* [RECORD SET]:

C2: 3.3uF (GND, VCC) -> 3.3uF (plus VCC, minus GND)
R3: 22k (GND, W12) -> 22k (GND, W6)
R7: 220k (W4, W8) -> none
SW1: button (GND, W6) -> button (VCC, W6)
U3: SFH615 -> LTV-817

...

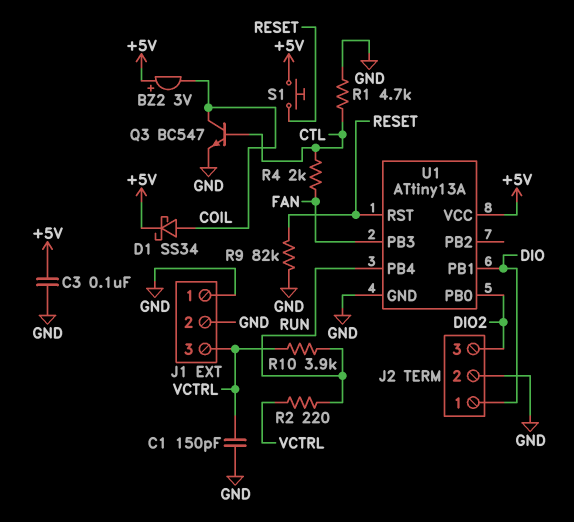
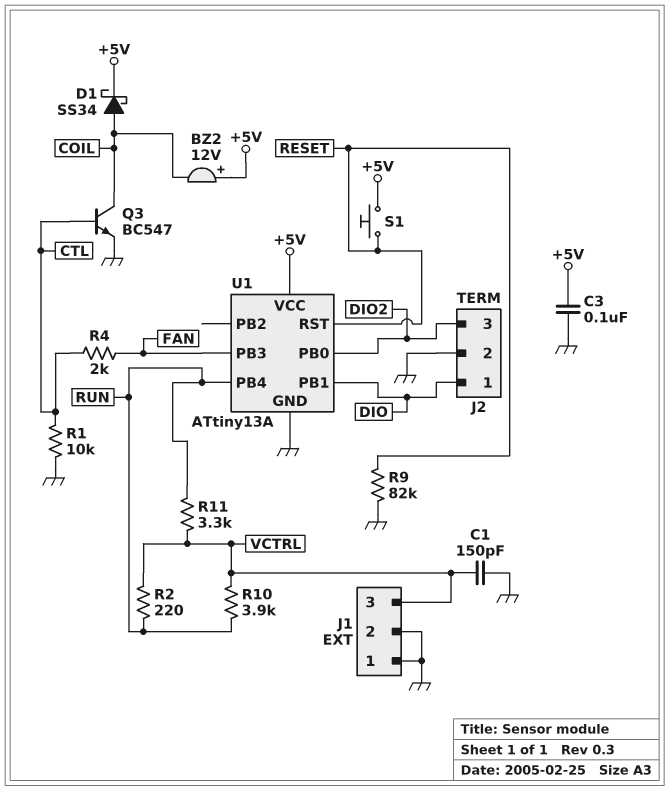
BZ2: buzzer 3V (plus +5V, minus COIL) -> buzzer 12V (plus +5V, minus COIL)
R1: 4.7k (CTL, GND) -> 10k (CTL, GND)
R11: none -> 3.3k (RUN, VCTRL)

* * *

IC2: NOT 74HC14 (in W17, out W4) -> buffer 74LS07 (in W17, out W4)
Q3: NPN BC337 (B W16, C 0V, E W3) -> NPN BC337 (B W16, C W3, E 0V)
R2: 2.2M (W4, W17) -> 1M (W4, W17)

* [INSTRUCTIONS FOR THE TASK]:
Using the listing above, return word for word each line from the one that has "BZ2: buzzer 3V" through the one that has "R11: none -> 3.3k (RUN, VCTRL)", and no line outside that range.

* [RESULT BELOW]:
BZ2: buzzer 3V (plus +5V, minus COIL) -> buzzer 12V (plus +5V, minus COIL)
R1: 4.7k (CTL, GND) -> 10k (CTL, GND)
R11: none -> 3.3k (RUN, VCTRL)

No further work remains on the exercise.